Go through the listing beneath and show each line containing the string "ruler".

» **Data section**
= = =
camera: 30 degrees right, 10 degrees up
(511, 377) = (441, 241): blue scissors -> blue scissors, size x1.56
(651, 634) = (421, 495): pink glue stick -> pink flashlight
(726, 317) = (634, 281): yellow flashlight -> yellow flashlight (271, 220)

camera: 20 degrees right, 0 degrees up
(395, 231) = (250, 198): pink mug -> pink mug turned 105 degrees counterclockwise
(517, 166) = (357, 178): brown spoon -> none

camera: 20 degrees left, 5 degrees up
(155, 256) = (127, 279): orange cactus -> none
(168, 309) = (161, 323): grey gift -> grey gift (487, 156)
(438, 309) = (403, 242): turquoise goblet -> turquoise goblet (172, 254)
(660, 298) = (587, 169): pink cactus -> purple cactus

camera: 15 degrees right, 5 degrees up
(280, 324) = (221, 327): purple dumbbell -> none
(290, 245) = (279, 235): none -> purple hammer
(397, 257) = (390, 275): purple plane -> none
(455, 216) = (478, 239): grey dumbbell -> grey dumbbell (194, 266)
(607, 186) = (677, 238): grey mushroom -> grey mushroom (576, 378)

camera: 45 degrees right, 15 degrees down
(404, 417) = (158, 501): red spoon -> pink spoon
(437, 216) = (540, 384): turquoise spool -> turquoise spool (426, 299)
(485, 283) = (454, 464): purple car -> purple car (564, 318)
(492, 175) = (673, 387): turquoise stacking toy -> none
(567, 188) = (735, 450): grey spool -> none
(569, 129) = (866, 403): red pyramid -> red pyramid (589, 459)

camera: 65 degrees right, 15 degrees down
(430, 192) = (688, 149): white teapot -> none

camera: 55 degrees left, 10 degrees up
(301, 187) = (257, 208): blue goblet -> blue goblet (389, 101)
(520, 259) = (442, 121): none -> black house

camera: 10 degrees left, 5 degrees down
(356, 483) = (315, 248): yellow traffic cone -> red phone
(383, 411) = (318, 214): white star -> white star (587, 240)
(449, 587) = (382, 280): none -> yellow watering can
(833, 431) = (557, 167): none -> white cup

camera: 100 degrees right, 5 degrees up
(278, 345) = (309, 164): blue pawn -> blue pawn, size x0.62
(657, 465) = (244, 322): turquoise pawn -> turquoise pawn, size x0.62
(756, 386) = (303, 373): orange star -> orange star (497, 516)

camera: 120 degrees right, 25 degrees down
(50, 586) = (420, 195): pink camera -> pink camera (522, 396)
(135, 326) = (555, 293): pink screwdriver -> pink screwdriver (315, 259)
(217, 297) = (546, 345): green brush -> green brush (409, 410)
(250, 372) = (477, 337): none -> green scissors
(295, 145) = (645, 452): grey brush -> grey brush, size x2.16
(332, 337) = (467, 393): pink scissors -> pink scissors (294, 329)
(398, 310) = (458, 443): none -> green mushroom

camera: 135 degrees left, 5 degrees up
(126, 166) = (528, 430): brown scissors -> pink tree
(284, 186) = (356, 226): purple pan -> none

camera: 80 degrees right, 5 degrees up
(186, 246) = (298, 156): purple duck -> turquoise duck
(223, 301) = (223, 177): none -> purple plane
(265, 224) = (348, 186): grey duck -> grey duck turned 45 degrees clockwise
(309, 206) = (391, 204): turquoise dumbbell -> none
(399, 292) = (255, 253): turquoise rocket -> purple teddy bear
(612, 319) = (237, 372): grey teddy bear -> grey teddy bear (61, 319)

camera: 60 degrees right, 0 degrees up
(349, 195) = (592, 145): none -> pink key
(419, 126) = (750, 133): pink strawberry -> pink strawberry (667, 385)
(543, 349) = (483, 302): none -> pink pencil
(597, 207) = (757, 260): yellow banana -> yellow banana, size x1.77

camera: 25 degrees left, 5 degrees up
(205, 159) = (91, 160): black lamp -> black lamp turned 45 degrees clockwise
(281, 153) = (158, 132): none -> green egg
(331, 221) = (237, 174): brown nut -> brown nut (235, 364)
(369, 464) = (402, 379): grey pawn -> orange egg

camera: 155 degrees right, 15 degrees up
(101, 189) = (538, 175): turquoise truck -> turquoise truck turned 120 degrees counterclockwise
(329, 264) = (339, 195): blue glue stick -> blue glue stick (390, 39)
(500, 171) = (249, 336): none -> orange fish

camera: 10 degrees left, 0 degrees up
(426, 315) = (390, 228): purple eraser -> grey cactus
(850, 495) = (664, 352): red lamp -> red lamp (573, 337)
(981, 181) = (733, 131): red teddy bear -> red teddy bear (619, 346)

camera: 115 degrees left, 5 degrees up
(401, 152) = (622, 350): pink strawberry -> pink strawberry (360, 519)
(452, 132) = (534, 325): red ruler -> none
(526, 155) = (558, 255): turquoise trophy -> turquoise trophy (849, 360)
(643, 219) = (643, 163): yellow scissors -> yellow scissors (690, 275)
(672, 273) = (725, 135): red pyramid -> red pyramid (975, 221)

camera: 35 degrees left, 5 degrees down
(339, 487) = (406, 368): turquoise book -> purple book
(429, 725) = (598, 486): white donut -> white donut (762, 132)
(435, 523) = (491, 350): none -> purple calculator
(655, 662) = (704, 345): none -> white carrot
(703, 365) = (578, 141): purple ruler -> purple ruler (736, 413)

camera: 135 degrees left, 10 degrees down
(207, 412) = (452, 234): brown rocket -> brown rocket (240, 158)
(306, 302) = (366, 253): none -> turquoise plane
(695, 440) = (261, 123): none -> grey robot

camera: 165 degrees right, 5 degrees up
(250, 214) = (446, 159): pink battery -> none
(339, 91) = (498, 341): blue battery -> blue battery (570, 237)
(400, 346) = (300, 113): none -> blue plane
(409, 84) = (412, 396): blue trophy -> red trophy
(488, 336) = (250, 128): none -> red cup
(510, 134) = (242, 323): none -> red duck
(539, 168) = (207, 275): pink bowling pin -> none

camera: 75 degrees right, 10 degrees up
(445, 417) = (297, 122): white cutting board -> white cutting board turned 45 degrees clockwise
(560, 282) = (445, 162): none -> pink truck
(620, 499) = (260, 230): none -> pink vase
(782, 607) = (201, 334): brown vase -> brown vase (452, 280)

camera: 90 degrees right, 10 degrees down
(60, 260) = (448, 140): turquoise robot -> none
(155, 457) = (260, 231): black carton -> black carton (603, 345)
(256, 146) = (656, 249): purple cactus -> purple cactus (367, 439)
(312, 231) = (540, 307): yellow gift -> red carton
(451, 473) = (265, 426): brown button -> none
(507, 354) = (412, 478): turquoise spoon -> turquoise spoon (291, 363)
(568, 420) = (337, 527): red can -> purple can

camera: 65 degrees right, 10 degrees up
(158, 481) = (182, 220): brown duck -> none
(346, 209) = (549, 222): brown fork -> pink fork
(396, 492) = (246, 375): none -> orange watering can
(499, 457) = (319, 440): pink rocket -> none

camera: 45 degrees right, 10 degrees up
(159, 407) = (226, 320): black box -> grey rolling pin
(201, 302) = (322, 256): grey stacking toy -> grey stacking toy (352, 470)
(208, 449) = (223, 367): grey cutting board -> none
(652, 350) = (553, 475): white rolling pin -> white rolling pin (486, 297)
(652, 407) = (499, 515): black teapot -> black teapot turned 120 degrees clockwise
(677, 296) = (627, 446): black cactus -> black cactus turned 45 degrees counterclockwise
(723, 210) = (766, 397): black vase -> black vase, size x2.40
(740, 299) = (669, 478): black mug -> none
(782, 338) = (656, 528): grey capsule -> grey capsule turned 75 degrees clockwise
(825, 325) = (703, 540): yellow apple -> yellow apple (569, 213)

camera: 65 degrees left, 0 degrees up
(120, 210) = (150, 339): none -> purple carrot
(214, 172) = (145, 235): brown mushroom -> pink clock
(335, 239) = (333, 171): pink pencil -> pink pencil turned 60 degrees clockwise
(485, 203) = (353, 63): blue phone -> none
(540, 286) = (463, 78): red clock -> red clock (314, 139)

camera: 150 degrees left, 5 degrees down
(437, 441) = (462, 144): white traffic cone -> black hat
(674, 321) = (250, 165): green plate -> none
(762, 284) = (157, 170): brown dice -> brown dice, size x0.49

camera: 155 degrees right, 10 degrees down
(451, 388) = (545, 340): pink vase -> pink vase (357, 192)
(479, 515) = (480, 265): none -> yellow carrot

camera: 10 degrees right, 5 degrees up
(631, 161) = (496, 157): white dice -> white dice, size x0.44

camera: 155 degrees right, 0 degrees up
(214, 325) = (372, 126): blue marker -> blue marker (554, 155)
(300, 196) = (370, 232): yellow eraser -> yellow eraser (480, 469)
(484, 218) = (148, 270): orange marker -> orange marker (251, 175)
= = =
» **Written answer**
(452, 132) = (534, 325): red ruler -> none
(703, 365) = (578, 141): purple ruler -> purple ruler (736, 413)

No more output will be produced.